» WORK INSTRUCTIONS:
Once you have read the entries, copy all of them exactly.

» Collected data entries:
****************************************

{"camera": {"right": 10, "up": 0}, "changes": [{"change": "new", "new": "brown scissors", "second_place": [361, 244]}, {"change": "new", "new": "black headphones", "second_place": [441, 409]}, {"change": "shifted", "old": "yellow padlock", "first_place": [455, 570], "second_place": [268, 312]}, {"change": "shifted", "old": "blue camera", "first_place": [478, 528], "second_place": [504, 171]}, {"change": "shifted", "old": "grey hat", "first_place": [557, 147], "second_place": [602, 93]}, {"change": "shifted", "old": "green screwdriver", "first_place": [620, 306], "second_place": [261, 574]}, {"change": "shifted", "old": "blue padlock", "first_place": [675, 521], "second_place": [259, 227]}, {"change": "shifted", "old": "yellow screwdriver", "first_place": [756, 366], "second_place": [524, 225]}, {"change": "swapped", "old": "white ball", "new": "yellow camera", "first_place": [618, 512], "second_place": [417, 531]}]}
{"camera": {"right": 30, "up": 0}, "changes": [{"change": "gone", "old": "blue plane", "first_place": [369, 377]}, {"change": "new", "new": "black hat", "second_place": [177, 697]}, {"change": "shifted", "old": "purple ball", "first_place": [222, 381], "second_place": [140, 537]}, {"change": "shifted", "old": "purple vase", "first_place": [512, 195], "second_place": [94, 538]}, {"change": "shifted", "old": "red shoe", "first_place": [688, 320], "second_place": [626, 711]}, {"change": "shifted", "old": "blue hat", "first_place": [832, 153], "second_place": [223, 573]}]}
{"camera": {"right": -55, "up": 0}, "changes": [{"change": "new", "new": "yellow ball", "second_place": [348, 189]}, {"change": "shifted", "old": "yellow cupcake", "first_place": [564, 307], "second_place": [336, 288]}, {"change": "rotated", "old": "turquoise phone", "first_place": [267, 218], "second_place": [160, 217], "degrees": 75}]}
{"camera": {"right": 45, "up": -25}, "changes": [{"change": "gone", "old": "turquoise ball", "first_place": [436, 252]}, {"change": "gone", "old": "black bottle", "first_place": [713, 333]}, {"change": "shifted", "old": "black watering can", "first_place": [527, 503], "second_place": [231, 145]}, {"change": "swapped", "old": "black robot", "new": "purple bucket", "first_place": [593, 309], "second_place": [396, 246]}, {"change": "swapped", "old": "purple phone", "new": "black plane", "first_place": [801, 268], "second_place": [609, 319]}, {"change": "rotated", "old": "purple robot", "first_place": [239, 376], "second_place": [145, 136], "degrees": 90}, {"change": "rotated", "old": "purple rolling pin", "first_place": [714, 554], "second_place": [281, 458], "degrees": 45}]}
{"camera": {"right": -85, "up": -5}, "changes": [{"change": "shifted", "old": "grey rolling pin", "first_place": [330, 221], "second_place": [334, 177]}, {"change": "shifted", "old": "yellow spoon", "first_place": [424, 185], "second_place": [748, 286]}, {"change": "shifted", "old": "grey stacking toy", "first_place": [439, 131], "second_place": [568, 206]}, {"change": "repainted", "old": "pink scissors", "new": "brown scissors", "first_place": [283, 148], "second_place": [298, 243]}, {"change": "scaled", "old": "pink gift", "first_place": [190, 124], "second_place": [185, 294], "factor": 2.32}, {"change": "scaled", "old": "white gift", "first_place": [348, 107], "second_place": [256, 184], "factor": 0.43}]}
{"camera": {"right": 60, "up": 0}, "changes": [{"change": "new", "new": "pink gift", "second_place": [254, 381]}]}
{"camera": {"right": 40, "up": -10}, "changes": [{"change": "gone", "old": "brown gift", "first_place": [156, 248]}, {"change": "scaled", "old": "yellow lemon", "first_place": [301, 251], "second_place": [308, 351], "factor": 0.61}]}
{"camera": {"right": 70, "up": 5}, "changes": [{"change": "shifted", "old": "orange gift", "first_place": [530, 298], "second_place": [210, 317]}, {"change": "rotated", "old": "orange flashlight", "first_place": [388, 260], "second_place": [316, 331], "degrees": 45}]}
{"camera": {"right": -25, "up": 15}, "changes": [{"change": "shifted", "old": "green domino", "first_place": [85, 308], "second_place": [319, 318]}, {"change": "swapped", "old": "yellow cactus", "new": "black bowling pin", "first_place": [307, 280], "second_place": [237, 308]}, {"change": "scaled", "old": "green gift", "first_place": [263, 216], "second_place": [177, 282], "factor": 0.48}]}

****************************************

» ANSWER AREA:
{"camera": {"right": 10, "up": 0}, "changes": [{"change": "new", "new": "brown scissors", "second_place": [361, 244]}, {"change": "new", "new": "black headphones", "second_place": [441, 409]}, {"change": "shifted", "old": "yellow padlock", "first_place": [455, 570], "second_place": [268, 312]}, {"change": "shifted", "old": "blue camera", "first_place": [478, 528], "second_place": [504, 171]}, {"change": "shifted", "old": "grey hat", "first_place": [557, 147], "second_place": [602, 93]}, {"change": "shifted", "old": "green screwdriver", "first_place": [620, 306], "second_place": [261, 574]}, {"change": "shifted", "old": "blue padlock", "first_place": [675, 521], "second_place": [259, 227]}, {"change": "shifted", "old": "yellow screwdriver", "first_place": [756, 366], "second_place": [524, 225]}, {"change": "swapped", "old": "white ball", "new": "yellow camera", "first_place": [618, 512], "second_place": [417, 531]}]}
{"camera": {"right": 30, "up": 0}, "changes": [{"change": "gone", "old": "blue plane", "first_place": [369, 377]}, {"change": "new", "new": "black hat", "second_place": [177, 697]}, {"change": "shifted", "old": "purple ball", "first_place": [222, 381], "second_place": [140, 537]}, {"change": "shifted", "old": "purple vase", "first_place": [512, 195], "second_place": [94, 538]}, {"change": "shifted", "old": "red shoe", "first_place": [688, 320], "second_place": [626, 711]}, {"change": "shifted", "old": "blue hat", "first_place": [832, 153], "second_place": [223, 573]}]}
{"camera": {"right": -55, "up": 0}, "changes": [{"change": "new", "new": "yellow ball", "second_place": [348, 189]}, {"change": "shifted", "old": "yellow cupcake", "first_place": [564, 307], "second_place": [336, 288]}, {"change": "rotated", "old": "turquoise phone", "first_place": [267, 218], "second_place": [160, 217], "degrees": 75}]}
{"camera": {"right": 45, "up": -25}, "changes": [{"change": "gone", "old": "turquoise ball", "first_place": [436, 252]}, {"change": "gone", "old": "black bottle", "first_place": [713, 333]}, {"change": "shifted", "old": "black watering can", "first_place": [527, 503], "second_place": [231, 145]}, {"change": "swapped", "old": "black robot", "new": "purple bucket", "first_place": [593, 309], "second_place": [396, 246]}, {"change": "swapped", "old": "purple phone", "new": "black plane", "first_place": [801, 268], "second_place": [609, 319]}, {"change": "rotated", "old": "purple robot", "first_place": [239, 376], "second_place": [145, 136], "degrees": 90}, {"change": "rotated", "old": "purple rolling pin", "first_place": [714, 554], "second_place": [281, 458], "degrees": 45}]}
{"camera": {"right": -85, "up": -5}, "changes": [{"change": "shifted", "old": "grey rolling pin", "first_place": [330, 221], "second_place": [334, 177]}, {"change": "shifted", "old": "yellow spoon", "first_place": [424, 185], "second_place": [748, 286]}, {"change": "shifted", "old": "grey stacking toy", "first_place": [439, 131], "second_place": [568, 206]}, {"change": "repainted", "old": "pink scissors", "new": "brown scissors", "first_place": [283, 148], "second_place": [298, 243]}, {"change": "scaled", "old": "pink gift", "first_place": [190, 124], "second_place": [185, 294], "factor": 2.32}, {"change": "scaled", "old": "white gift", "first_place": [348, 107], "second_place": [256, 184], "factor": 0.43}]}
{"camera": {"right": 60, "up": 0}, "changes": [{"change": "new", "new": "pink gift", "second_place": [254, 381]}]}
{"camera": {"right": 40, "up": -10}, "changes": [{"change": "gone", "old": "brown gift", "first_place": [156, 248]}, {"change": "scaled", "old": "yellow lemon", "first_place": [301, 251], "second_place": [308, 351], "factor": 0.61}]}
{"camera": {"right": 70, "up": 5}, "changes": [{"change": "shifted", "old": "orange gift", "first_place": [530, 298], "second_place": [210, 317]}, {"change": "rotated", "old": "orange flashlight", "first_place": [388, 260], "second_place": [316, 331], "degrees": 45}]}
{"camera": {"right": -25, "up": 15}, "changes": [{"change": "shifted", "old": "green domino", "first_place": [85, 308], "second_place": [319, 318]}, {"change": "swapped", "old": "yellow cactus", "new": "black bowling pin", "first_place": [307, 280], "second_place": [237, 308]}, {"change": "scaled", "old": "green gift", "first_place": [263, 216], "second_place": [177, 282], "factor": 0.48}]}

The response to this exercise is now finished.